• Exercise data:
Start of Block

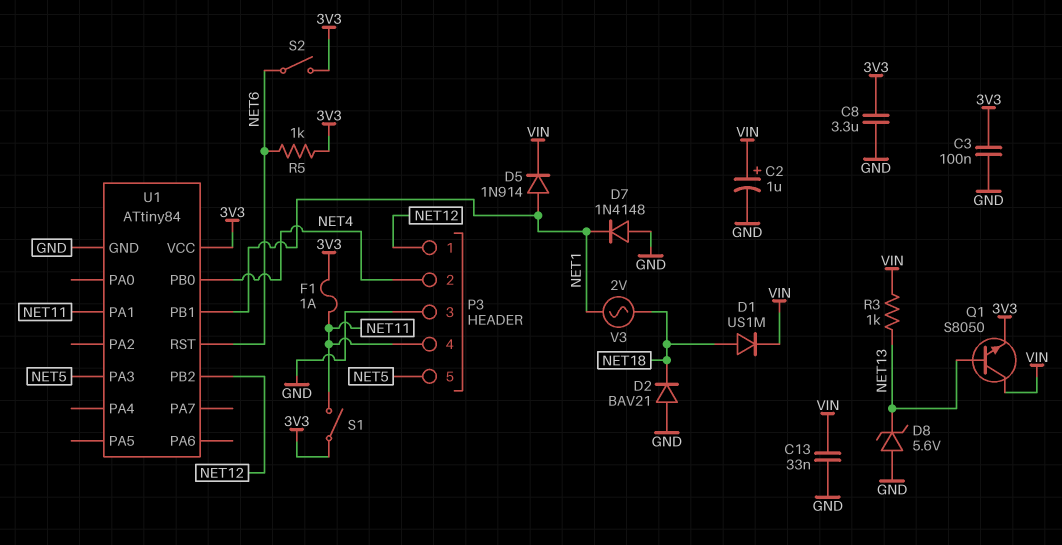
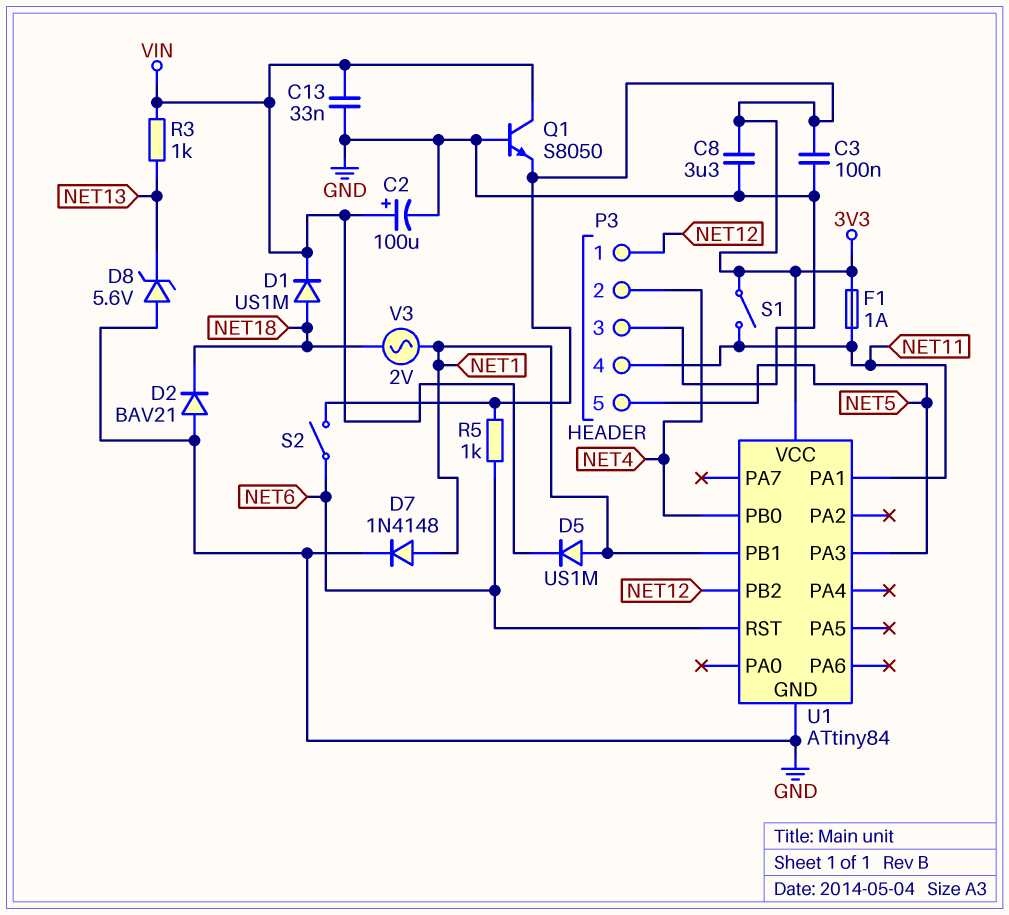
C2: 1uF (plus VIN, minus GND) -> 100uF (plus VIN, minus GND)
D5: diode 1N914 (A NET1, K VIN) -> diode US1M (A NET1, K VIN)
D7: diode 1N4148 (A GND, K NET1) -> diode 1N4148 (A NET1, K GND)
Q1: NPN S8050 (B NET13, C VIN, E 3V3) -> NPN S8050 (B GND, C VIN, E 3V3)

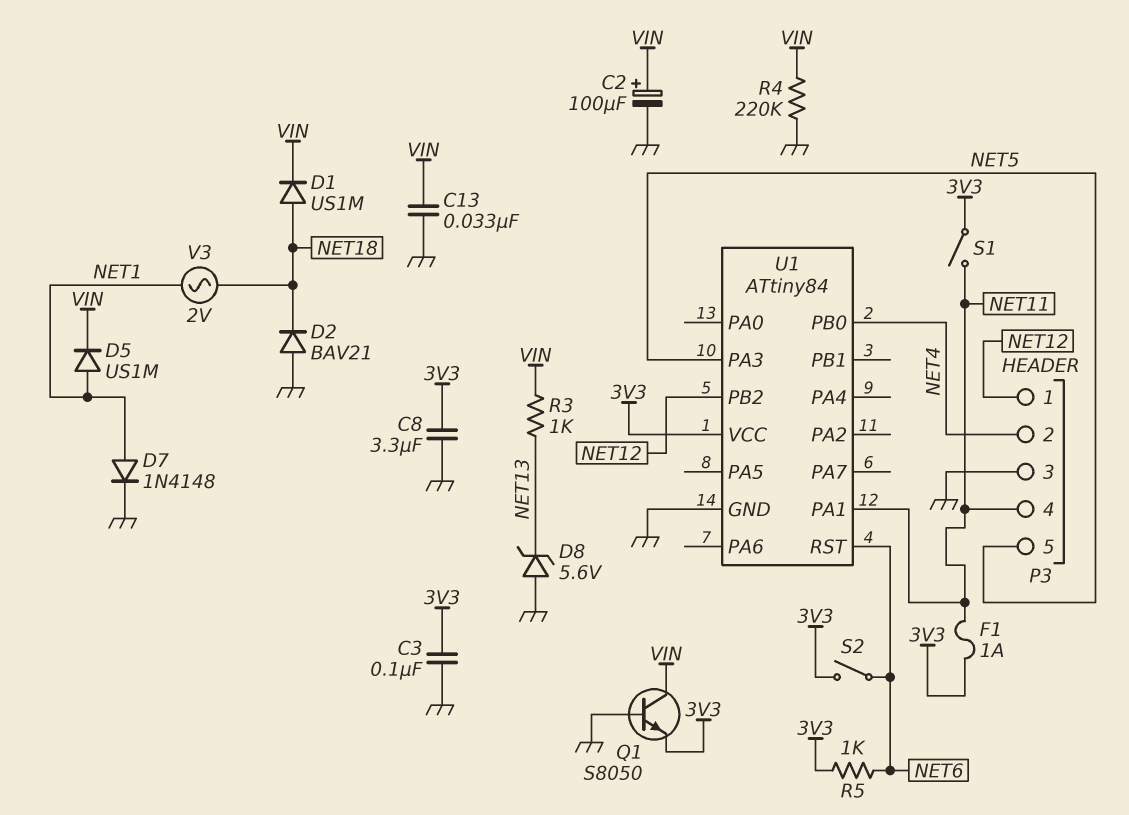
R4: none -> 220k (GND, VIN)
U1 pin PB1: NET1 -> none

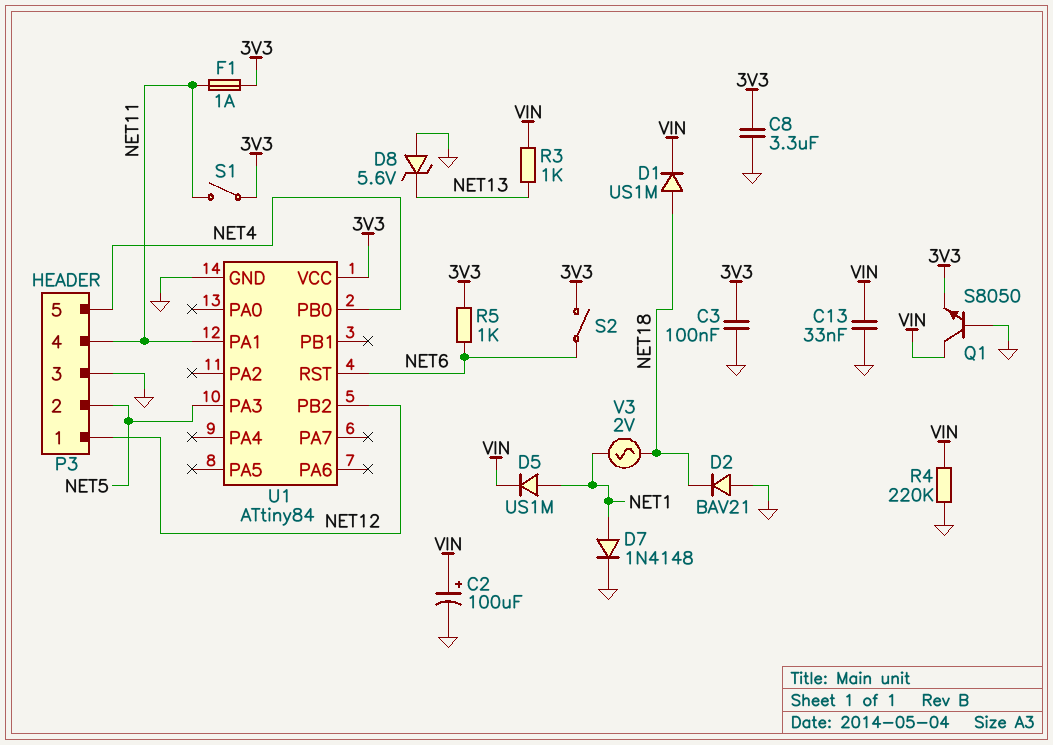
P3 pin 2: NET4 -> NET5
P3 pin 5: NET5 -> NET4

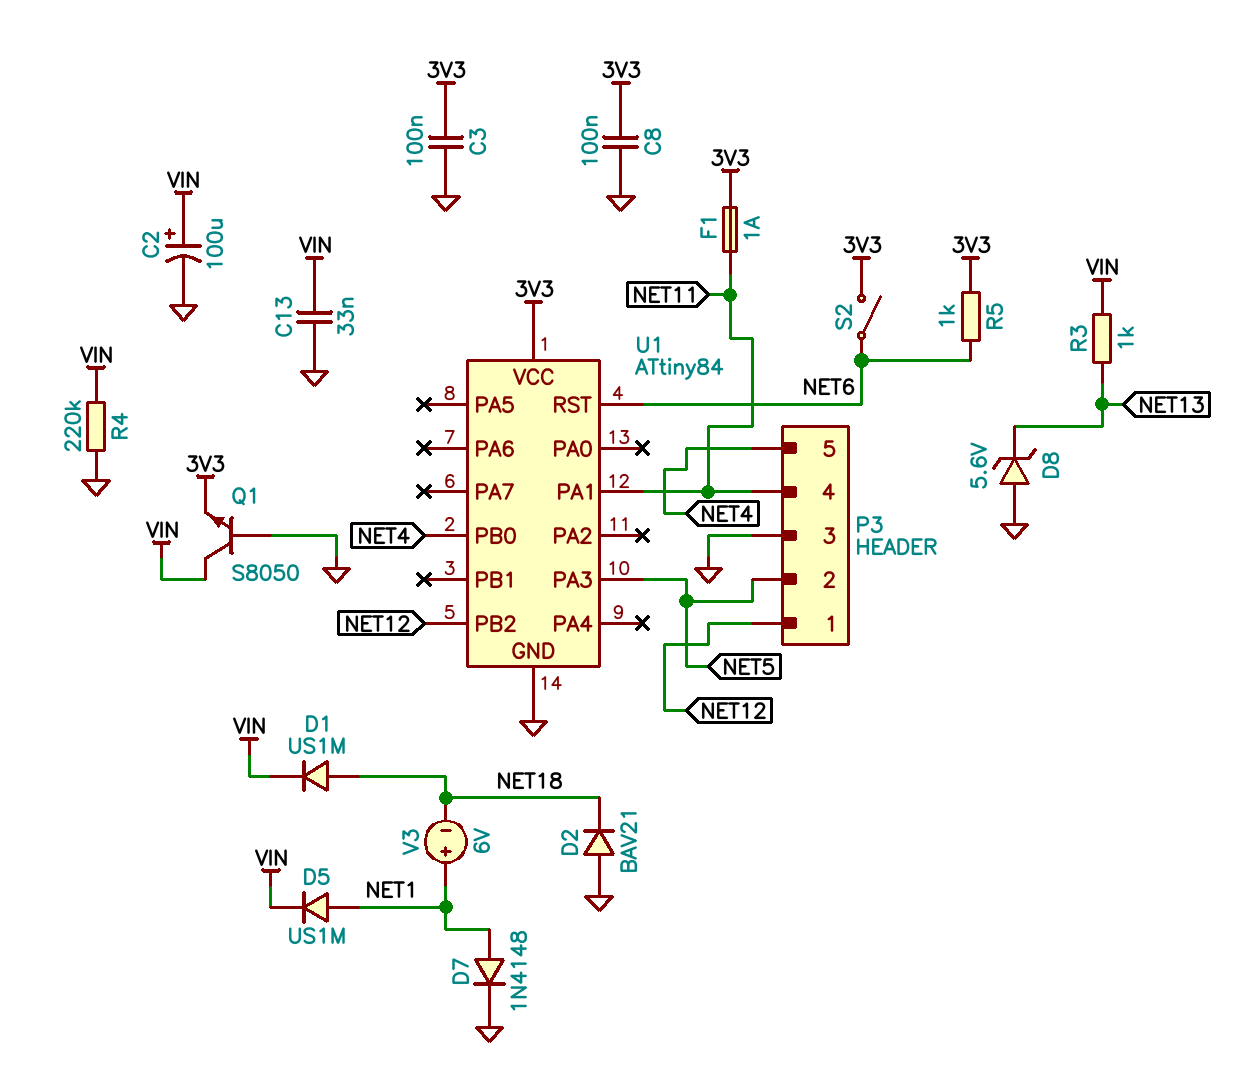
C8: 3.3uF (3V3, GND) -> 100nF (3V3, GND)
S1: switch (3V3, NET11) -> none
V3: AC 2V (NET1, NET18) -> 6V (plus NET1, minus NET18)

End of Block

• Problem: "C8: 3.3uF (3V3, GND) -> 100nF (3V3, GND)" marks the first line to print; reproduce that line and every line after it through the end of the listing above.

• Problem solution:
C8: 3.3uF (3V3, GND) -> 100nF (3V3, GND)
S1: switch (3V3, NET11) -> none
V3: AC 2V (NET1, NET18) -> 6V (plus NET1, minus NET18)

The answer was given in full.